___ Provided records
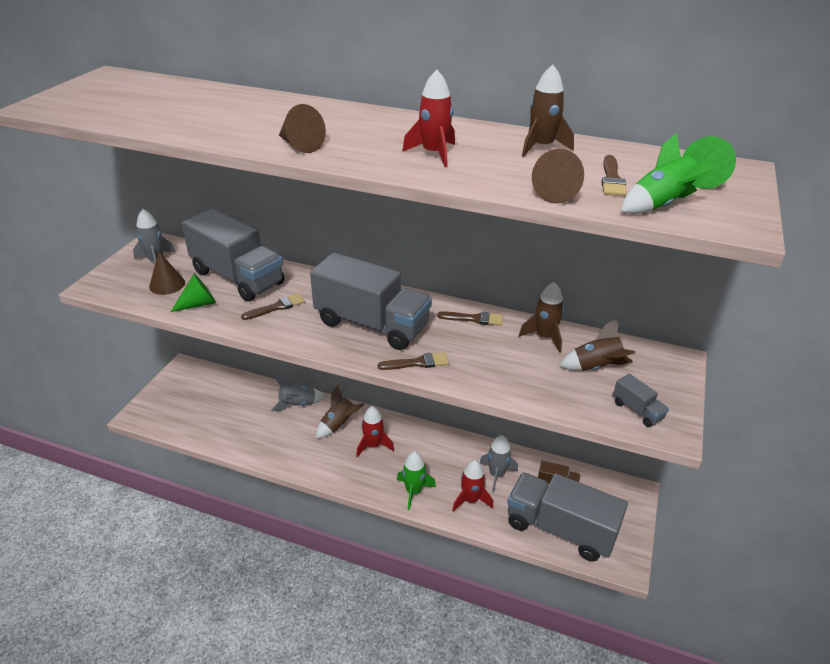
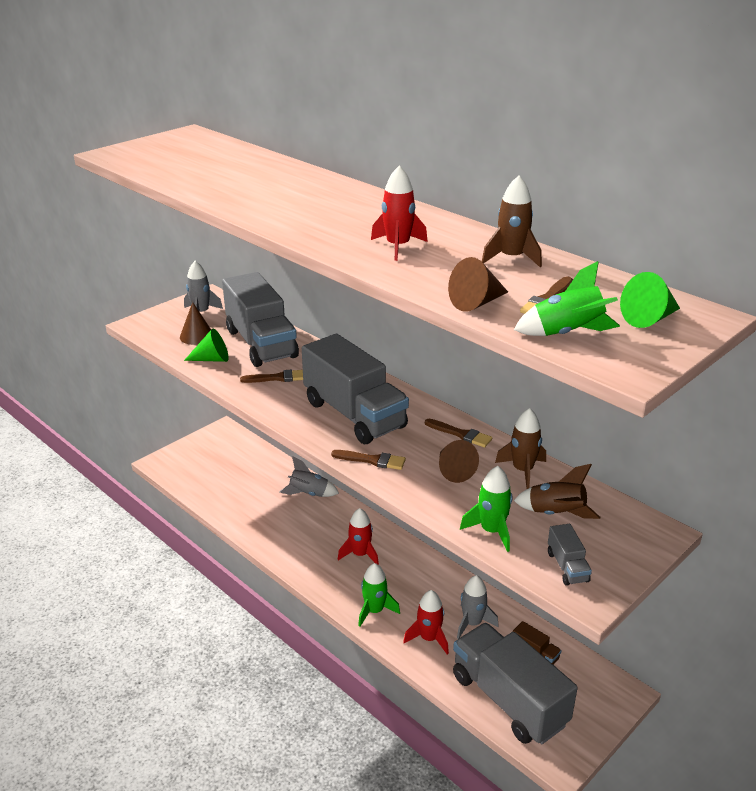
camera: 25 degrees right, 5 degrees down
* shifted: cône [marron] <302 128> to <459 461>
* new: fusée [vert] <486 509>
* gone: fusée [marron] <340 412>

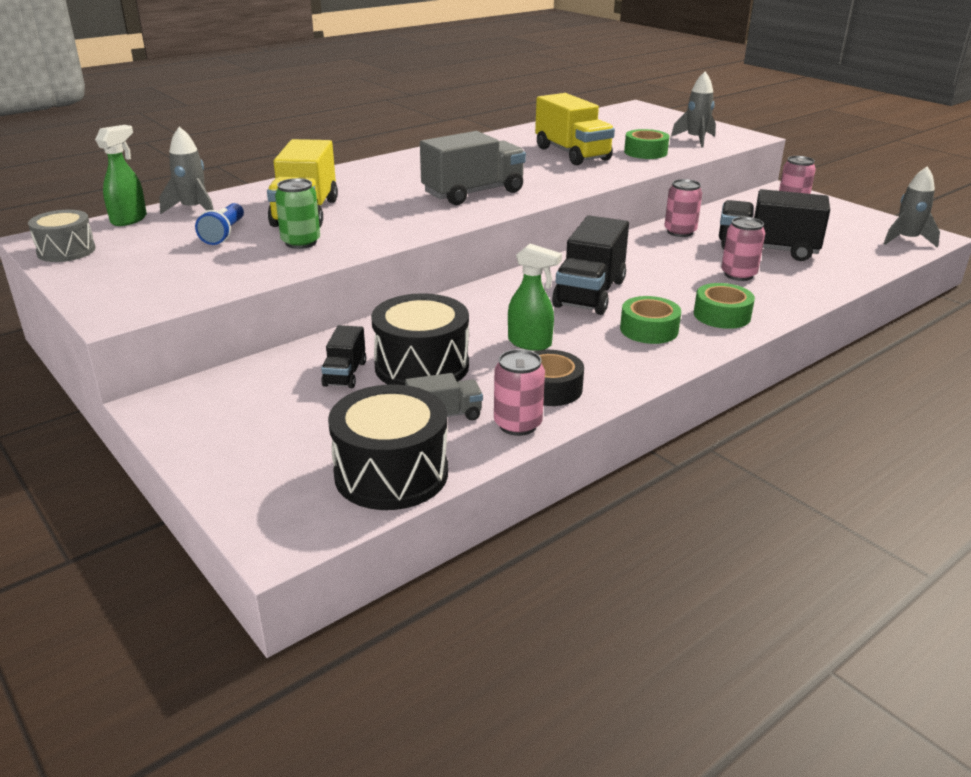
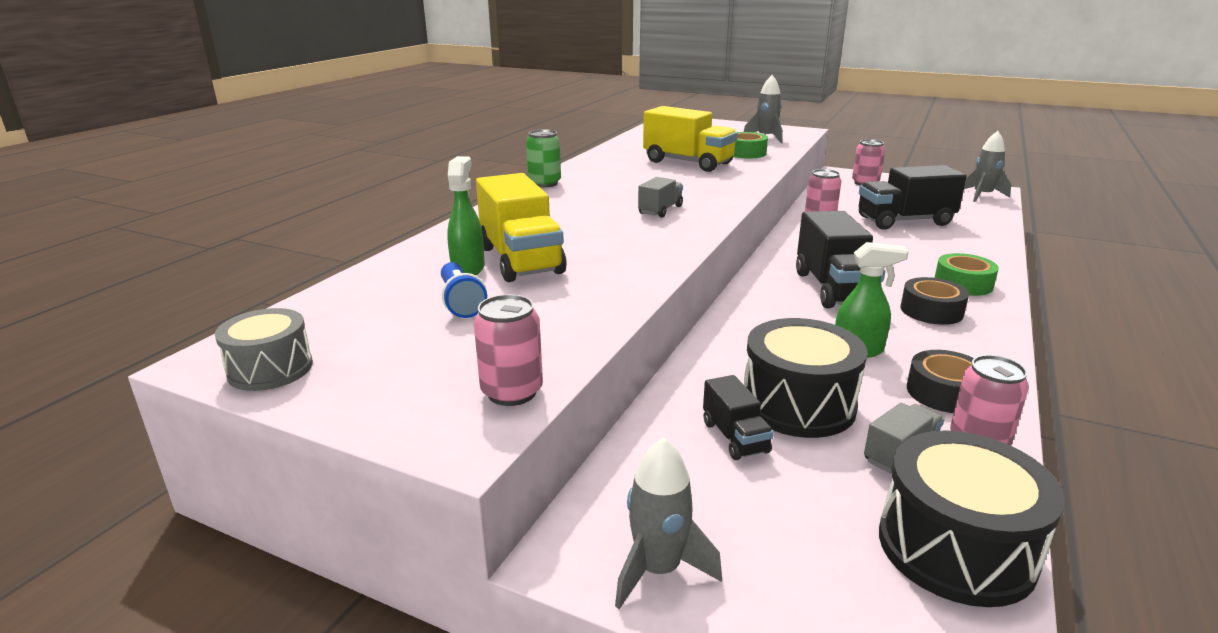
camera: 25 degrees left, 5 degrees down
* shifted: vaporisateur [vert] <121 175> to <466 215>
* shifted: canette [rose] <743 249> to <508 350>
* shifted: canette [vert] <297 213> to <543 158>
* shifted: fusée [gris] <186 171> to <668 523>
* scaled: camion [gris] <473 168> = <660 197> x0.52
* repainted: ruban adhésif [vert] <650 320> to ruban adhésif [noir] <935 301>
______
- Task goal -
Leaving all pictures aside, print exactly the lines from the one that contains "to <459 461>" through the last line of the data above, inclusive.

- Written answer -
* shifted: cône [marron] <302 128> to <459 461>
* new: fusée [vert] <486 509>
* gone: fusée [marron] <340 412>

camera: 25 degrees left, 5 degrees down
* shifted: vaporisateur [vert] <121 175> to <466 215>
* shifted: canette [rose] <743 249> to <508 350>
* shifted: canette [vert] <297 213> to <543 158>
* shifted: fusée [gris] <186 171> to <668 523>
* scaled: camion [gris] <473 168> = <660 197> x0.52
* repainted: ruban adhésif [vert] <650 320> to ruban adhésif [noir] <935 301>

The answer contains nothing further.